_TASK GOAL_
Below is a block of records; return all of them exactly, but without the images.

_DATASET EXCERPTS_
+ + + + + + +
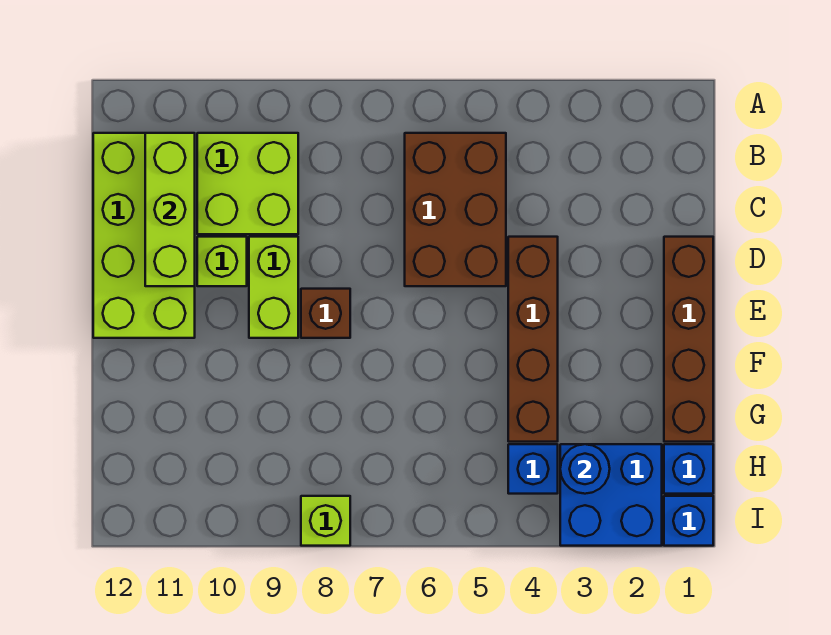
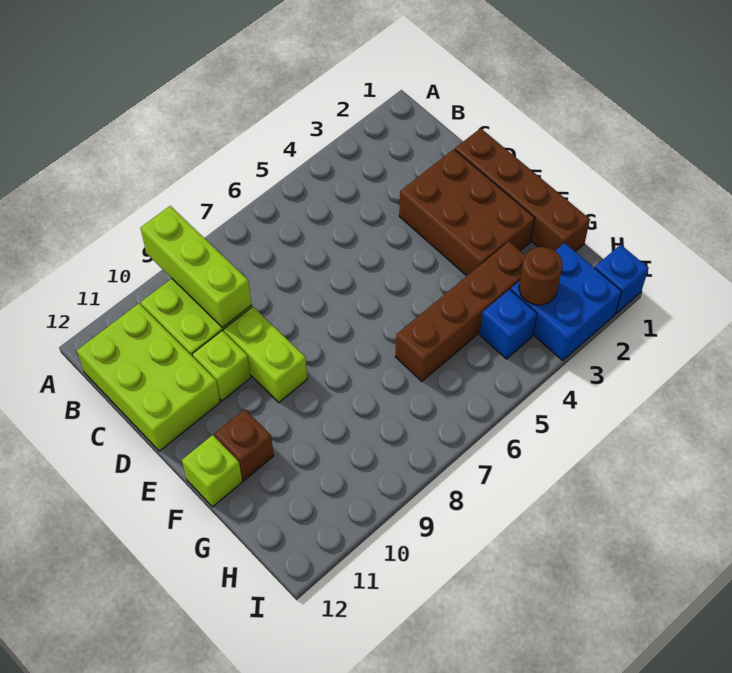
brown brick B5:D6 level 1 -> brown brick D2:F3 level 1
lime brick B11:E12 level 1 -> lime brick B11:D12 level 1
lime brick B11:D11 level 2 -> lime brick A9:C9 level 2
brown brick D4:G4 level 1 -> brown brick G3:G6 level 1
brown brick E8 level 1 -> brown brick F11 level 1
blue brick H1 level 1 -> none
blue round brick H3 level 2 -> brown round brick H3 level 2
lime brick I8 level 1 -> lime brick F12 level 1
+ + + + + + +
_EXERCISE OUTPUT_
brown brick B5:D6 level 1 -> brown brick D2:F3 level 1
lime brick B11:E12 level 1 -> lime brick B11:D12 level 1
lime brick B11:D11 level 2 -> lime brick A9:C9 level 2
brown brick D4:G4 level 1 -> brown brick G3:G6 level 1
brown brick E8 level 1 -> brown brick F11 level 1
blue brick H1 level 1 -> none
blue round brick H3 level 2 -> brown round brick H3 level 2
lime brick I8 level 1 -> lime brick F12 level 1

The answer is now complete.